Exercise:
Please restate the data word for word, in full.

Version comparison data:
####

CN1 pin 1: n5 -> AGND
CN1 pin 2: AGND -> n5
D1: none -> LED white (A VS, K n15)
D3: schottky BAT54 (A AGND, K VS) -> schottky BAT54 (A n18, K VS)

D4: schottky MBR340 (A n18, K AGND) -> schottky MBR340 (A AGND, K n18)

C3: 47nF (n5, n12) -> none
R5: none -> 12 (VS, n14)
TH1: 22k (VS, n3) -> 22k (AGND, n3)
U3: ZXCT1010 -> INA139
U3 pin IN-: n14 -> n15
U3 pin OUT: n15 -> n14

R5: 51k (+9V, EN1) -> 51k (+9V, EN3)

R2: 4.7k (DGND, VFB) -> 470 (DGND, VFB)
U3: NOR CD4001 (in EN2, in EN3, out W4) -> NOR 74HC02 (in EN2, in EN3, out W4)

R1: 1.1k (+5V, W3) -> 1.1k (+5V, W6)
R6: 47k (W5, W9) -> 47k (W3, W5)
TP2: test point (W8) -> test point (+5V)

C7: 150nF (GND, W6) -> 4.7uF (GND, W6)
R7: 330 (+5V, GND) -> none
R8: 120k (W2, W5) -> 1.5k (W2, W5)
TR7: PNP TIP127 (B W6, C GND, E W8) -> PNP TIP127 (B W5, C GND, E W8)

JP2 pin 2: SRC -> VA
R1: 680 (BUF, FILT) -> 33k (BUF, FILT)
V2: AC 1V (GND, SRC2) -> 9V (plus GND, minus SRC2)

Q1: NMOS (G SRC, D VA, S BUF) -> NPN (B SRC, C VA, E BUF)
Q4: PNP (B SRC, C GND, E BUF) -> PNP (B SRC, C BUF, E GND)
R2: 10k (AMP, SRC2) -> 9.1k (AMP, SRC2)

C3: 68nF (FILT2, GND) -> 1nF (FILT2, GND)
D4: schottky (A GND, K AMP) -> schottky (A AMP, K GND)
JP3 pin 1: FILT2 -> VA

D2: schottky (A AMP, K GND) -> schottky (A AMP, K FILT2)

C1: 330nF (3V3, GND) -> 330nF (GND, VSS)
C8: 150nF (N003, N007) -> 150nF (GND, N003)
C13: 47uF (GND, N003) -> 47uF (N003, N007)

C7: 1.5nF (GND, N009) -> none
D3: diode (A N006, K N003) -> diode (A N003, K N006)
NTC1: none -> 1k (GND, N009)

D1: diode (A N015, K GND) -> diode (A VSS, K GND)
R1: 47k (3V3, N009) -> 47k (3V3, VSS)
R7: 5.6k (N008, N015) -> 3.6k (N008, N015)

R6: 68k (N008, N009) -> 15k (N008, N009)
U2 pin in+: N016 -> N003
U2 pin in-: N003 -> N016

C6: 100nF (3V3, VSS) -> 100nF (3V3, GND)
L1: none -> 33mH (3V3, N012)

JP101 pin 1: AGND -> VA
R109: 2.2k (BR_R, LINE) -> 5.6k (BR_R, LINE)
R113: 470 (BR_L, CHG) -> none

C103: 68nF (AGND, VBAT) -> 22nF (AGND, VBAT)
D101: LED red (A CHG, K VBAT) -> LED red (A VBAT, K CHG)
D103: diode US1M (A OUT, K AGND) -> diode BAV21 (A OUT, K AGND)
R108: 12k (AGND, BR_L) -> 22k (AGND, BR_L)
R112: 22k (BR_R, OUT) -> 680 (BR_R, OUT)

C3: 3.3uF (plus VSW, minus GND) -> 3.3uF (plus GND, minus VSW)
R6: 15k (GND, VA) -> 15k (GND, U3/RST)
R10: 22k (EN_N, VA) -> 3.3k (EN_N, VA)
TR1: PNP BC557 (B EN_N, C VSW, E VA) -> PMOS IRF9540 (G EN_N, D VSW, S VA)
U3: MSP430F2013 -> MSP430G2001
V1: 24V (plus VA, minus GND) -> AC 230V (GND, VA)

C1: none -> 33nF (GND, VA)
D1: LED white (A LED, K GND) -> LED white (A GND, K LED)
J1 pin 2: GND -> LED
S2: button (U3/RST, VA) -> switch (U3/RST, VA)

####

Response area:
CN1 pin 1: n5 -> AGND
CN1 pin 2: AGND -> n5
D1: none -> LED white (A VS, K n15)
D3: schottky BAT54 (A AGND, K VS) -> schottky BAT54 (A n18, K VS)

D4: schottky MBR340 (A n18, K AGND) -> schottky MBR340 (A AGND, K n18)

C3: 47nF (n5, n12) -> none
R5: none -> 12 (VS, n14)
TH1: 22k (VS, n3) -> 22k (AGND, n3)
U3: ZXCT1010 -> INA139
U3 pin IN-: n14 -> n15
U3 pin OUT: n15 -> n14

R5: 51k (+9V, EN1) -> 51k (+9V, EN3)

R2: 4.7k (DGND, VFB) -> 470 (DGND, VFB)
U3: NOR CD4001 (in EN2, in EN3, out W4) -> NOR 74HC02 (in EN2, in EN3, out W4)

R1: 1.1k (+5V, W3) -> 1.1k (+5V, W6)
R6: 47k (W5, W9) -> 47k (W3, W5)
TP2: test point (W8) -> test point (+5V)

C7: 150nF (GND, W6) -> 4.7uF (GND, W6)
R7: 330 (+5V, GND) -> none
R8: 120k (W2, W5) -> 1.5k (W2, W5)
TR7: PNP TIP127 (B W6, C GND, E W8) -> PNP TIP127 (B W5, C GND, E W8)

JP2 pin 2: SRC -> VA
R1: 680 (BUF, FILT) -> 33k (BUF, FILT)
V2: AC 1V (GND, SRC2) -> 9V (plus GND, minus SRC2)

Q1: NMOS (G SRC, D VA, S BUF) -> NPN (B SRC, C VA, E BUF)
Q4: PNP (B SRC, C GND, E BUF) -> PNP (B SRC, C BUF, E GND)
R2: 10k (AMP, SRC2) -> 9.1k (AMP, SRC2)

C3: 68nF (FILT2, GND) -> 1nF (FILT2, GND)
D4: schottky (A GND, K AMP) -> schottky (A AMP, K GND)
JP3 pin 1: FILT2 -> VA

D2: schottky (A AMP, K GND) -> schottky (A AMP, K FILT2)

C1: 330nF (3V3, GND) -> 330nF (GND, VSS)
C8: 150nF (N003, N007) -> 150nF (GND, N003)
C13: 47uF (GND, N003) -> 47uF (N003, N007)

C7: 1.5nF (GND, N009) -> none
D3: diode (A N006, K N003) -> diode (A N003, K N006)
NTC1: none -> 1k (GND, N009)

D1: diode (A N015, K GND) -> diode (A VSS, K GND)
R1: 47k (3V3, N009) -> 47k (3V3, VSS)
R7: 5.6k (N008, N015) -> 3.6k (N008, N015)

R6: 68k (N008, N009) -> 15k (N008, N009)
U2 pin in+: N016 -> N003
U2 pin in-: N003 -> N016

C6: 100nF (3V3, VSS) -> 100nF (3V3, GND)
L1: none -> 33mH (3V3, N012)

JP101 pin 1: AGND -> VA
R109: 2.2k (BR_R, LINE) -> 5.6k (BR_R, LINE)
R113: 470 (BR_L, CHG) -> none

C103: 68nF (AGND, VBAT) -> 22nF (AGND, VBAT)
D101: LED red (A CHG, K VBAT) -> LED red (A VBAT, K CHG)
D103: diode US1M (A OUT, K AGND) -> diode BAV21 (A OUT, K AGND)
R108: 12k (AGND, BR_L) -> 22k (AGND, BR_L)
R112: 22k (BR_R, OUT) -> 680 (BR_R, OUT)

C3: 3.3uF (plus VSW, minus GND) -> 3.3uF (plus GND, minus VSW)
R6: 15k (GND, VA) -> 15k (GND, U3/RST)
R10: 22k (EN_N, VA) -> 3.3k (EN_N, VA)
TR1: PNP BC557 (B EN_N, C VSW, E VA) -> PMOS IRF9540 (G EN_N, D VSW, S VA)
U3: MSP430F2013 -> MSP430G2001
V1: 24V (plus VA, minus GND) -> AC 230V (GND, VA)

C1: none -> 33nF (GND, VA)
D1: LED white (A LED, K GND) -> LED white (A GND, K LED)
J1 pin 2: GND -> LED
S2: button (U3/RST, VA) -> switch (U3/RST, VA)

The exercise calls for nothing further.